## Required action
In the listing below, find the line containing "pink clock [185,215,229,275] -> none" and the line containing "brown pawn [596,254,626,298]". Repeat exactly those two lines and every line between them, nothing more.

---+---

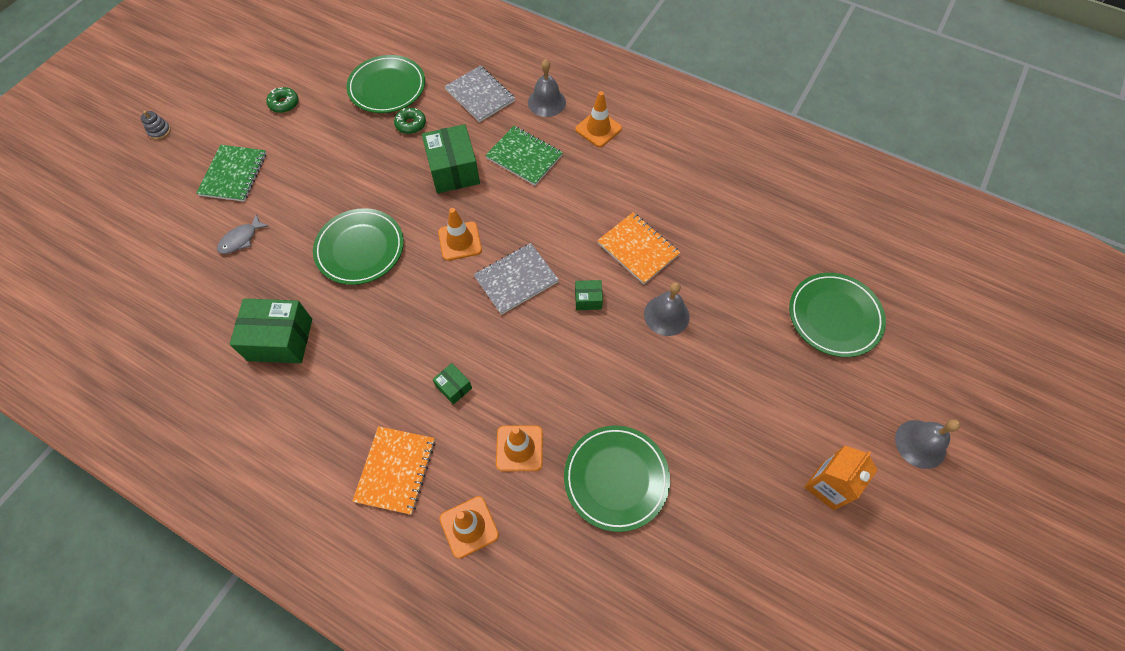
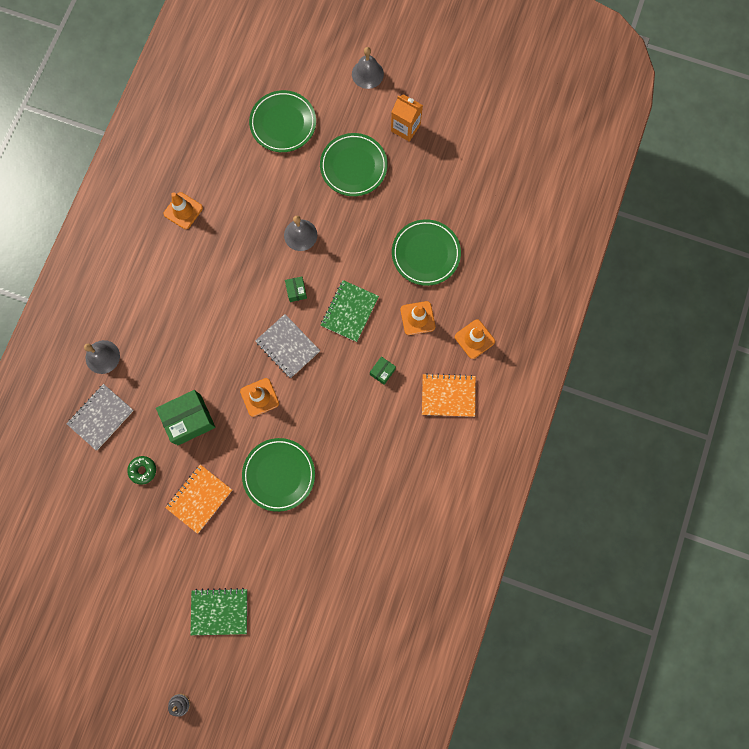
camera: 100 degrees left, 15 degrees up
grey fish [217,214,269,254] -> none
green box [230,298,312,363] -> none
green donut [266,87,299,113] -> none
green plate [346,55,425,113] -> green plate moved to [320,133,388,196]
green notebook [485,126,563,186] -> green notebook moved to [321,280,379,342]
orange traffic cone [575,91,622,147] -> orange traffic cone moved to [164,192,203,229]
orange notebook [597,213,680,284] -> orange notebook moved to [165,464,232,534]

---+---

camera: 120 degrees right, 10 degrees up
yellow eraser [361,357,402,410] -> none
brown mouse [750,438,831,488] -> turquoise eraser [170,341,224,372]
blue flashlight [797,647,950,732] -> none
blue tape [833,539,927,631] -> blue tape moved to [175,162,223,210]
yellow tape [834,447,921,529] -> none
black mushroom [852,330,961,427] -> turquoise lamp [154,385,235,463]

---+---

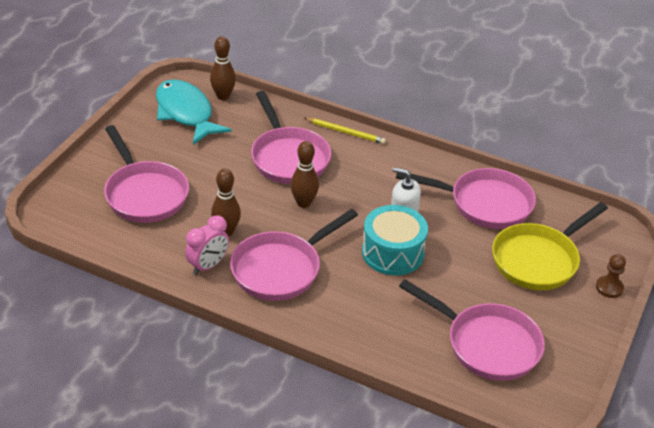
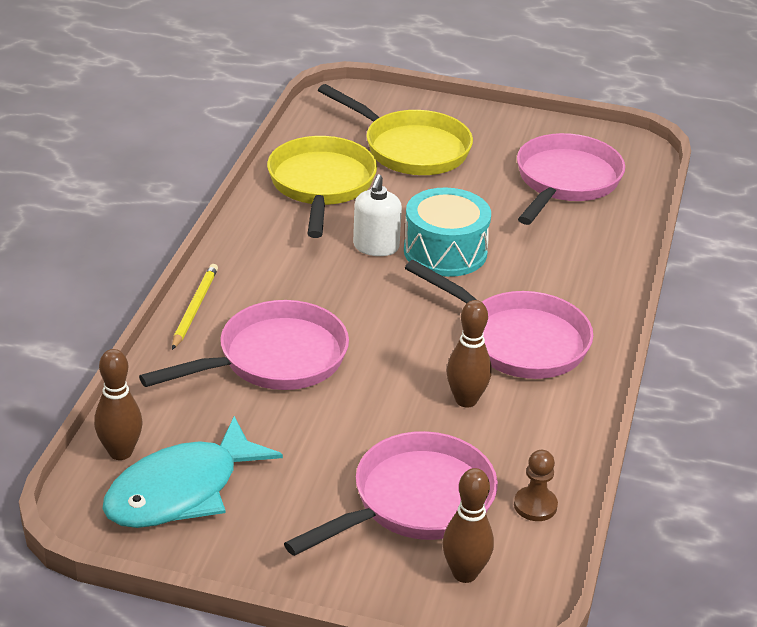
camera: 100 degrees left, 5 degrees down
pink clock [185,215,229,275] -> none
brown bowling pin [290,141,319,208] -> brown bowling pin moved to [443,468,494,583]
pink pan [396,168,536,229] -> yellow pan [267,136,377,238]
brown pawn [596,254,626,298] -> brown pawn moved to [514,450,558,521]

---+---

## Exercise result
pink clock [185,215,229,275] -> none
brown bowling pin [290,141,319,208] -> brown bowling pin moved to [443,468,494,583]
pink pan [396,168,536,229] -> yellow pan [267,136,377,238]
brown pawn [596,254,626,298] -> brown pawn moved to [514,450,558,521]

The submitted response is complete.